→ Exercise task: Give back, unchanged, the items from the line that has "pink cross: moved 3 px left, 3 px up" through the line that has "red pentagon: moved", both included.

→ Excerpted records:
-------------------------

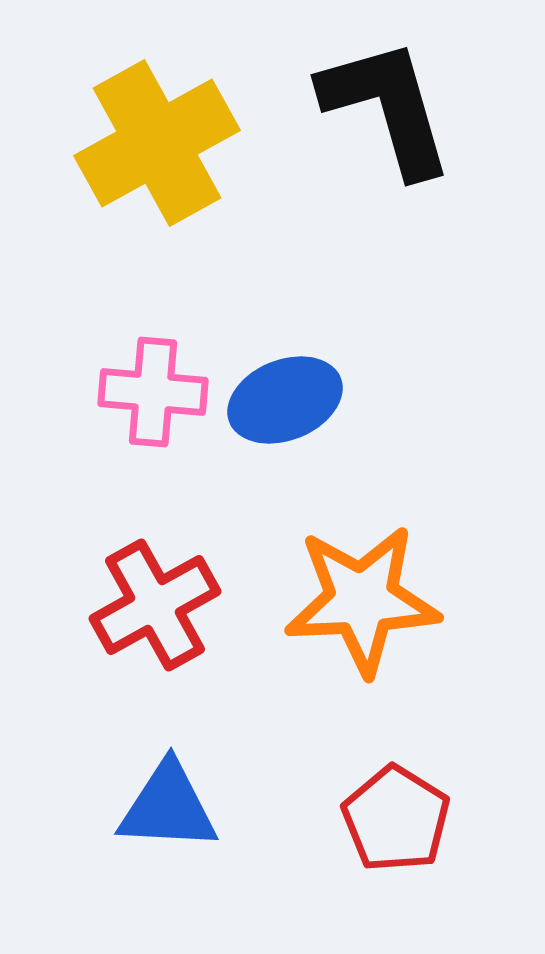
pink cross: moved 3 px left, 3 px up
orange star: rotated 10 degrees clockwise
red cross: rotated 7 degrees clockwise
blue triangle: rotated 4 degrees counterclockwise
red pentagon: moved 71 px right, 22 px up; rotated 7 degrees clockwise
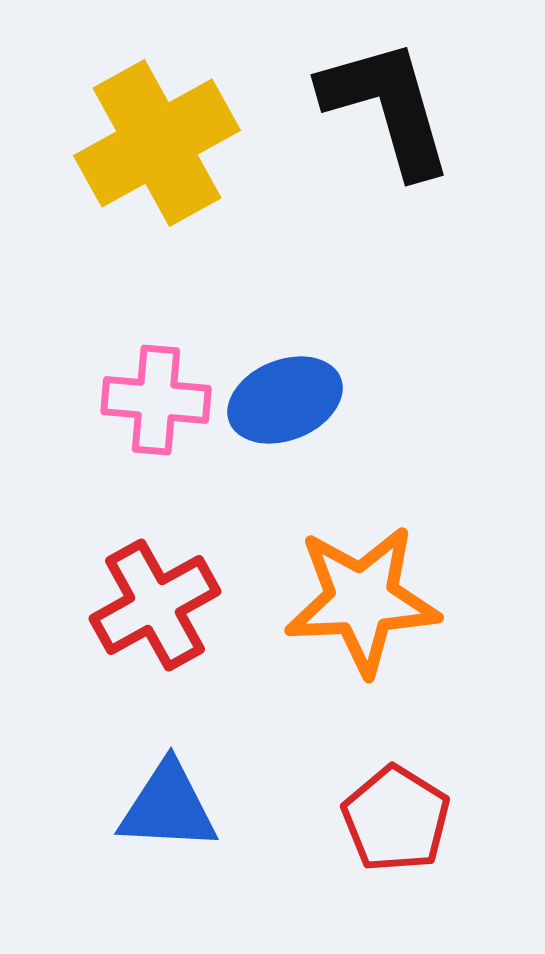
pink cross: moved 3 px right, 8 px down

-------------------------

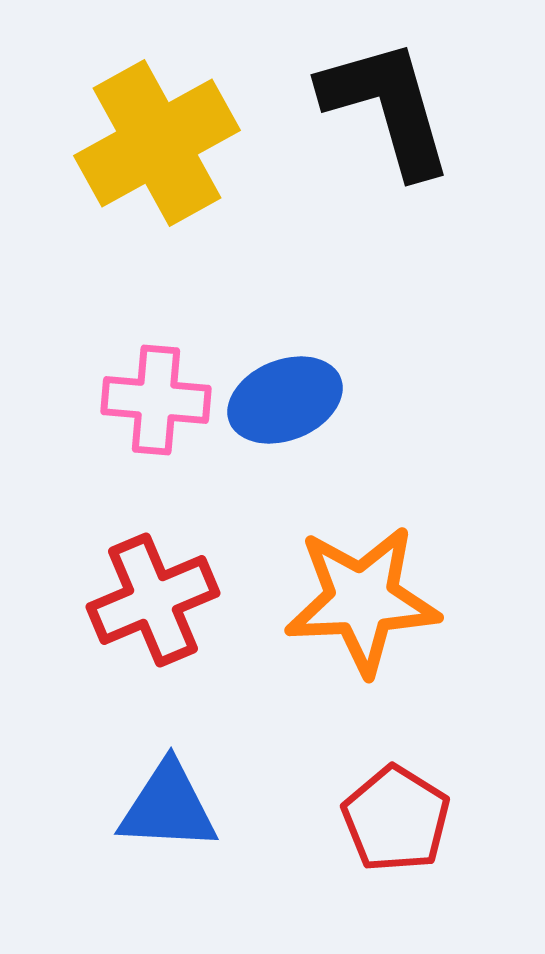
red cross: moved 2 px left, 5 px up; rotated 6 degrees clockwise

-------------------------

→ Result of the exercise:
pink cross: moved 3 px left, 3 px up
orange star: rotated 10 degrees clockwise
red cross: rotated 7 degrees clockwise
blue triangle: rotated 4 degrees counterclockwise
red pentagon: moved 71 px right, 22 px up; rotated 7 degrees clockwise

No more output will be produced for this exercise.